The string "blue" may appear in lines of the entries below. Report how many lines hold it, with only the number.

== EXERCISE INPUTS ==
+ + + + + + +

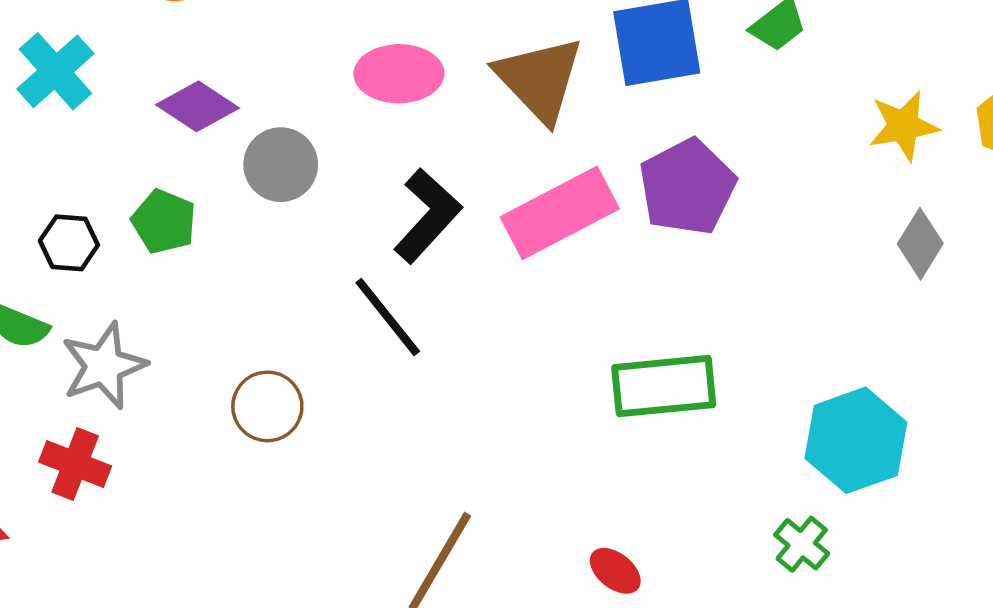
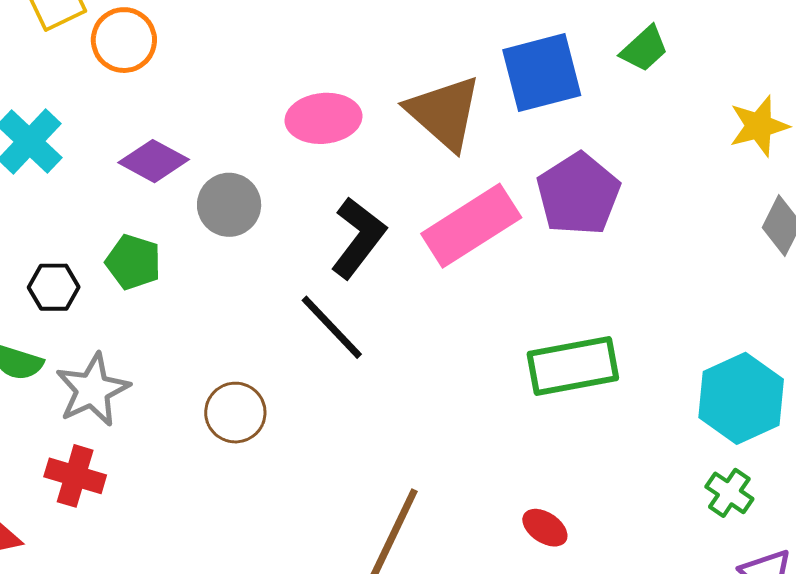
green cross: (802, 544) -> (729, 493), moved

+ + + + + + +

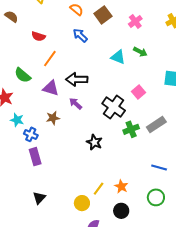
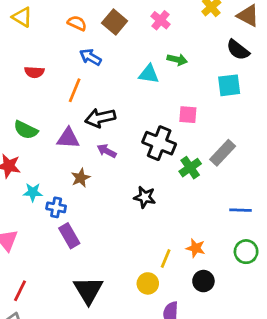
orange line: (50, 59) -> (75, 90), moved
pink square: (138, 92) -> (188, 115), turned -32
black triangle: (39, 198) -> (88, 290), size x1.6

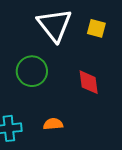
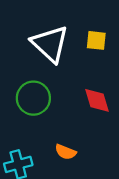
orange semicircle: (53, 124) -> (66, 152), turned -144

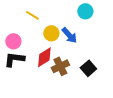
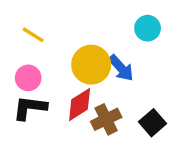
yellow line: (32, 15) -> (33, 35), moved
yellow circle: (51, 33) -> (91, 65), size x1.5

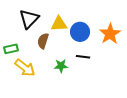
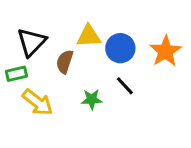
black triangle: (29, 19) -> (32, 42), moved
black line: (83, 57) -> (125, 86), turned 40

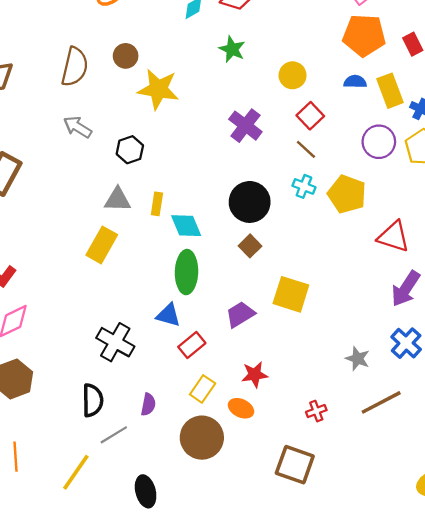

+ + + + + + +

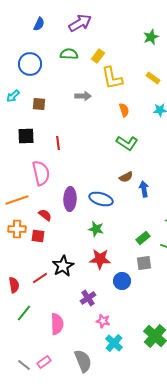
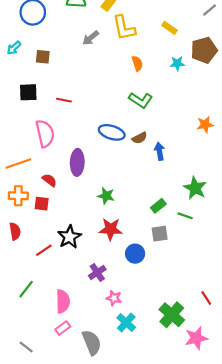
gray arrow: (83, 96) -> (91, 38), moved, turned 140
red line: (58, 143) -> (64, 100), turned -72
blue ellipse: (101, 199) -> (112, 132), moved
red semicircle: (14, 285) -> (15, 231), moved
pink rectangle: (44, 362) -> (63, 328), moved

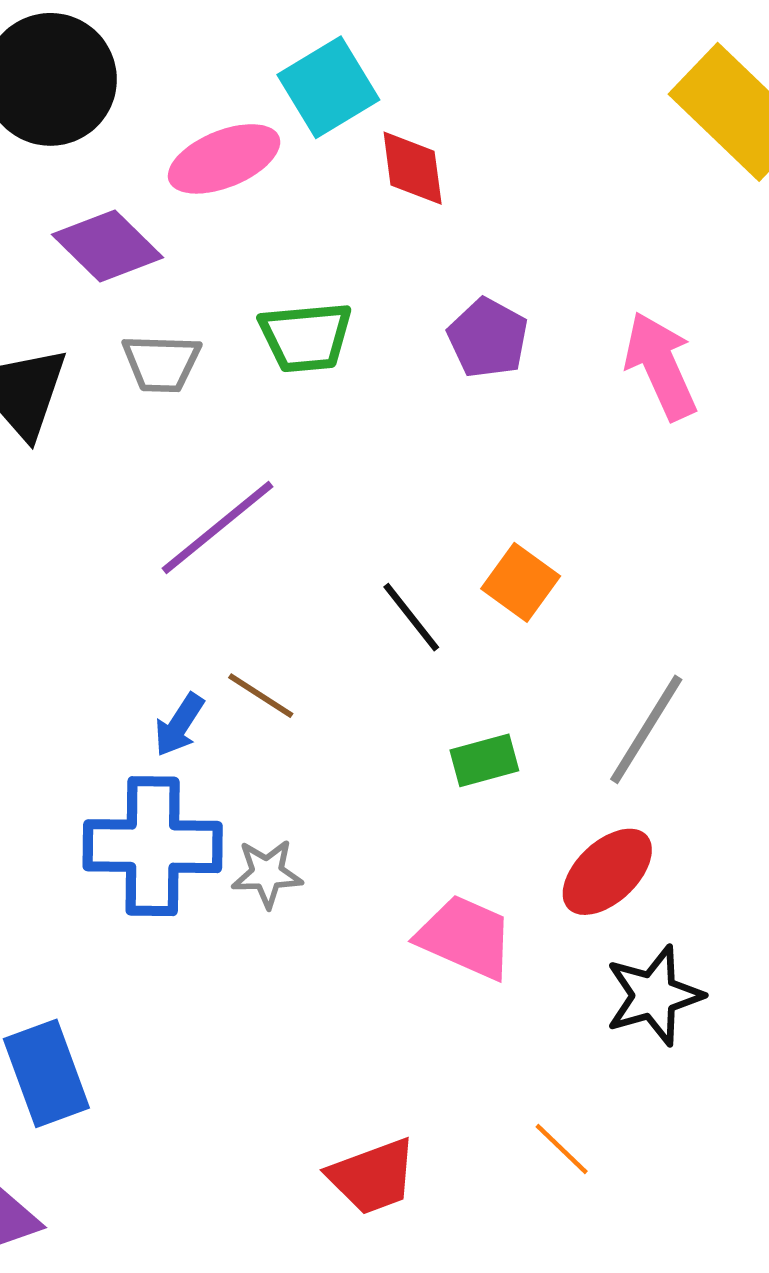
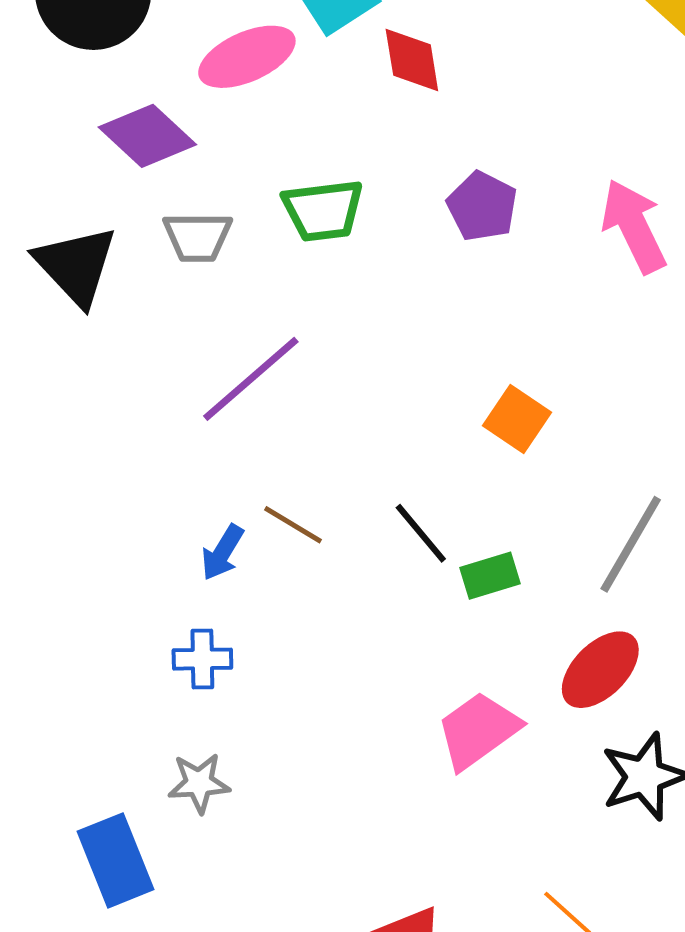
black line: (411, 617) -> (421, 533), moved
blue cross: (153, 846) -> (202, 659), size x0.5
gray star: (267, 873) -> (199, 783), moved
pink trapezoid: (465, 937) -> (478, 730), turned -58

+ + + + + + +

== WRITTEN RESPONSE ==
2